- [Exercise objective]
Reproduce each line from the records that holds "degrees".

- [Available data]
━━━

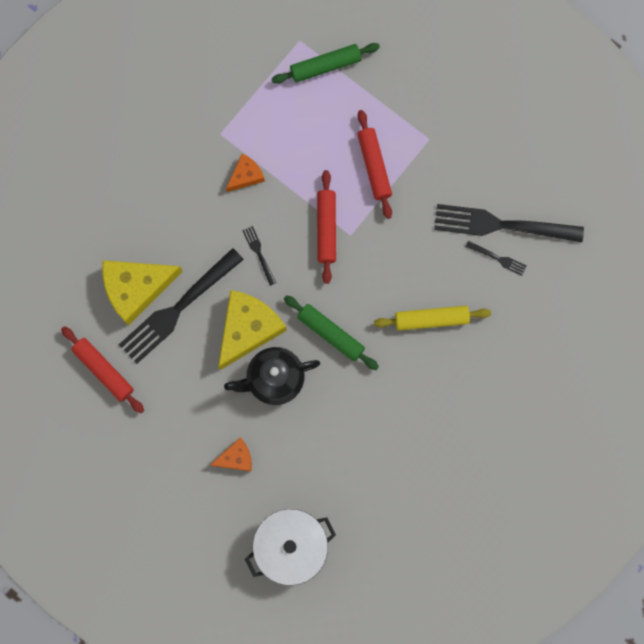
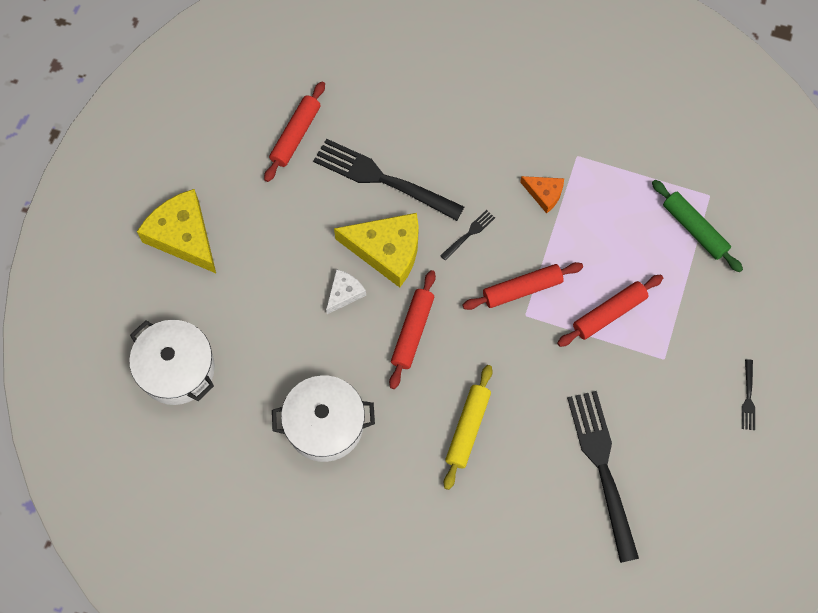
camera: 70 degrees right, 10 degrees down
(136, 288) = (388, 135): yellow cheese -> yellow cheese (183, 236)
(236, 458) = (251, 285): orange cheese -> none
(274, 379) = (344, 293): black teapot -> white cheese
(331, 334) = (412, 332): green rolling pin -> red rolling pin
(386, 436) = (325, 424): none -> white pot
(431, 319) = (467, 428): yellow rolling pin -> yellow rolling pin turned 45 degrees clockwise
(498, 258) = (563, 476): black fork -> black fork (748, 397)

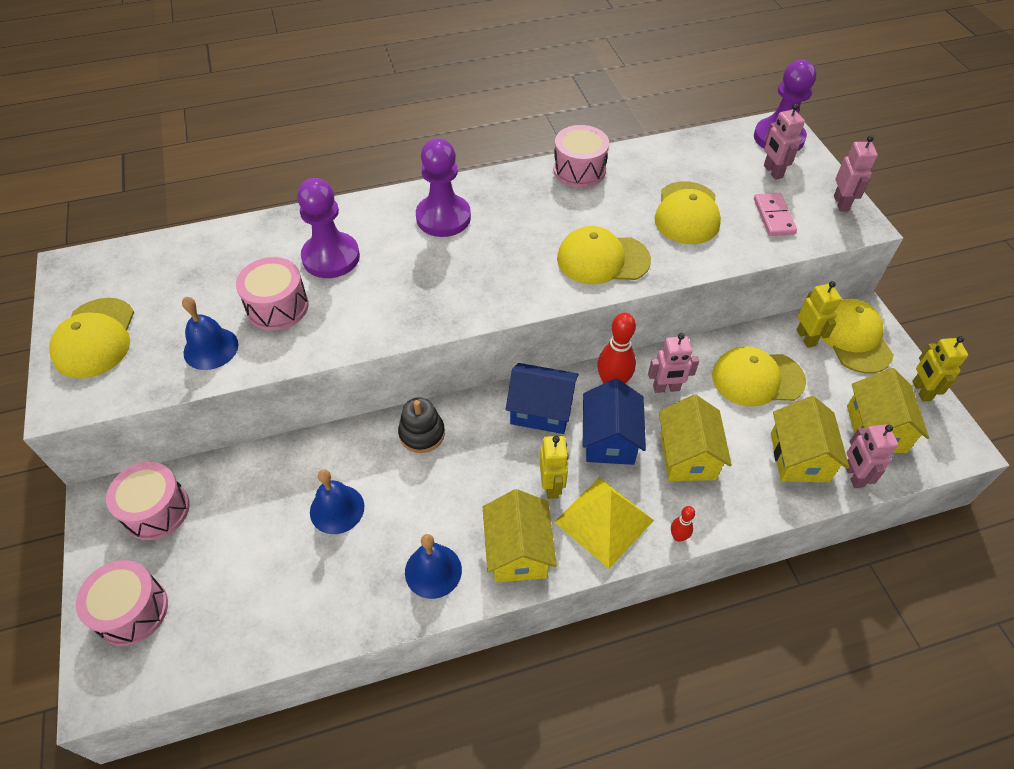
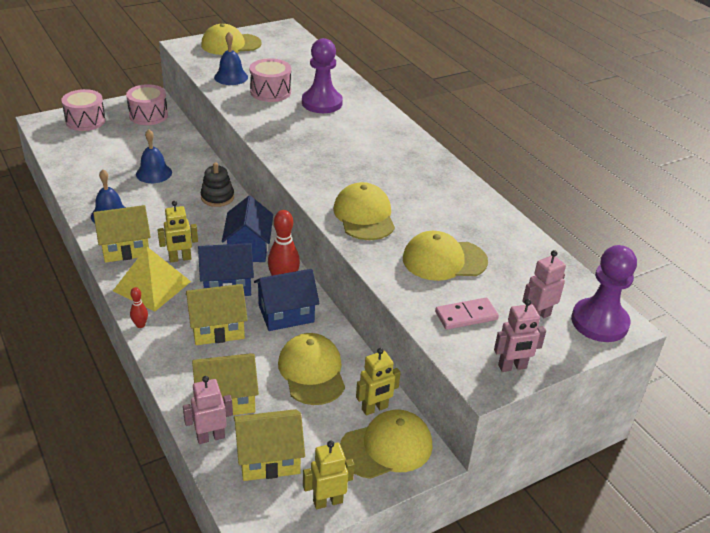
camera: 75 degrees right, 15 degrees down
(443, 217) = (381, 140): purple pawn -> none
(579, 170) = (472, 198): pink drum -> none
(666, 388) = (286, 313): pink robot -> blue house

━━━

- [Answer area]
camera: 70 degrees right, 10 degrees down
(431, 319) = (467, 428): yellow rolling pin -> yellow rolling pin turned 45 degrees clockwise
camera: 75 degrees right, 15 degrees down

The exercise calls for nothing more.